What to produce >> Where a line below carries the word "NAND", include it in the count, then give the count alone.

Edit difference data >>
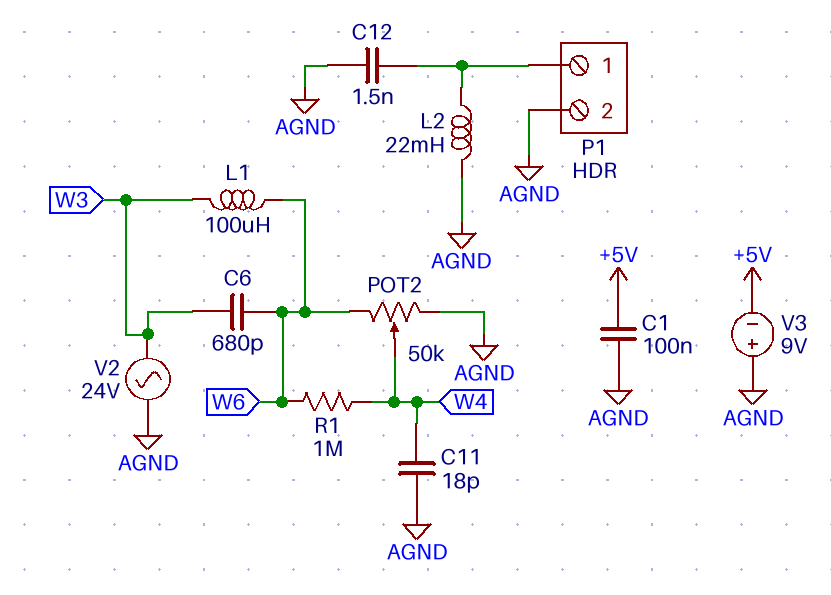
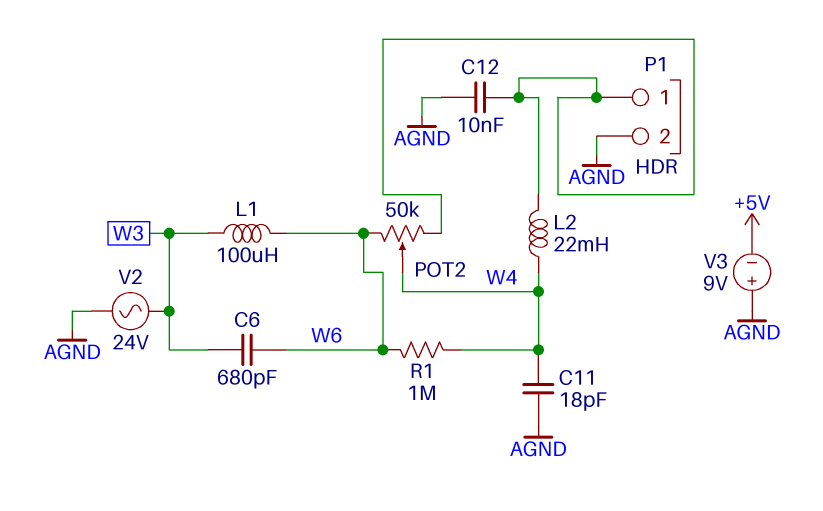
C1: 100nF (+5V, AGND) -> none
C12: 1.5nF (AGND, P1/1) -> 10nF (AGND, P1/1)
L2: 22mH (AGND, P1/1) -> 22mH (P1/1, W4)
POT2: 50k (AGND, W6, wiper W4) -> 50k (P1/1, W6, wiper W4)

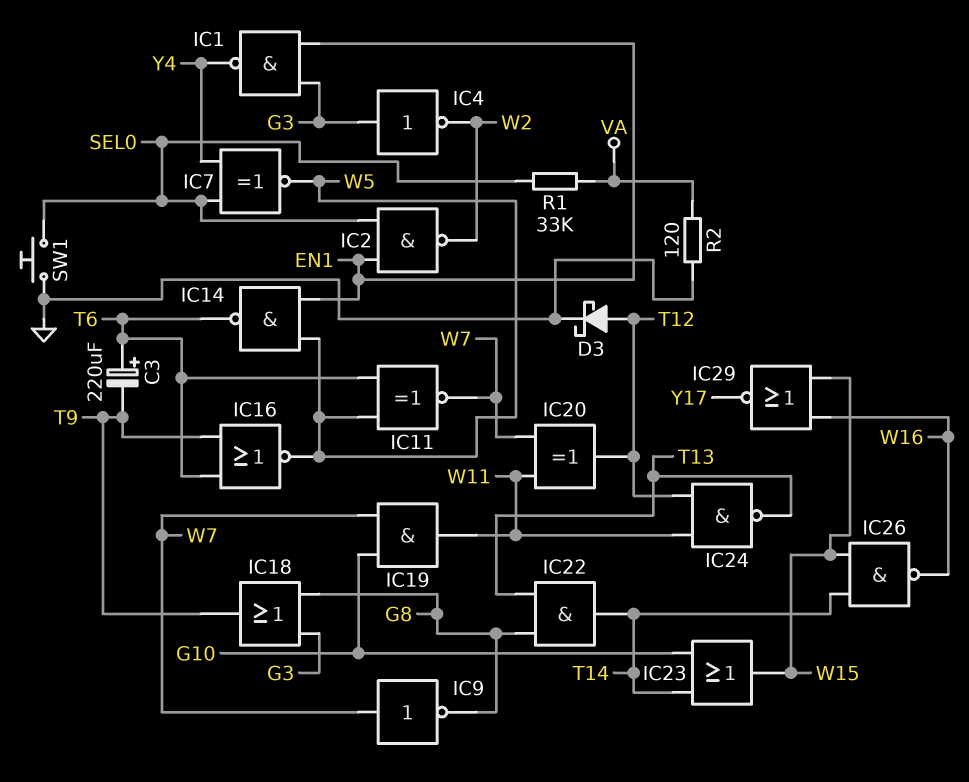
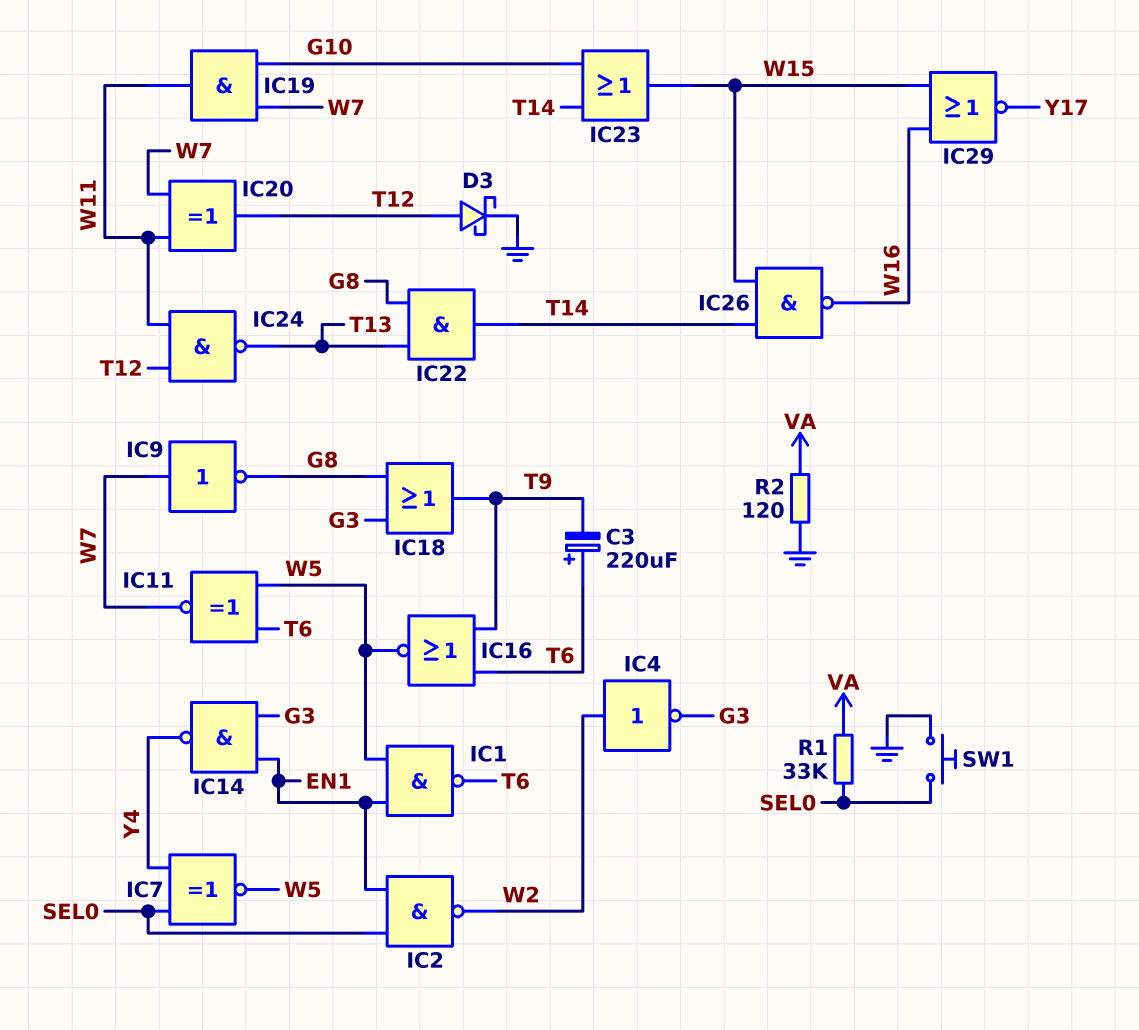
IC1: NAND (in EN1, in G3, out Y4) -> NAND (in EN1, in W5, out T6)
IC4: NOT (in G3, out W2) -> NOT (in W2, out G3)
IC14: NAND (in EN1, in W5, out T6) -> NAND (in EN1, in G3, out Y4)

Task answer >> 2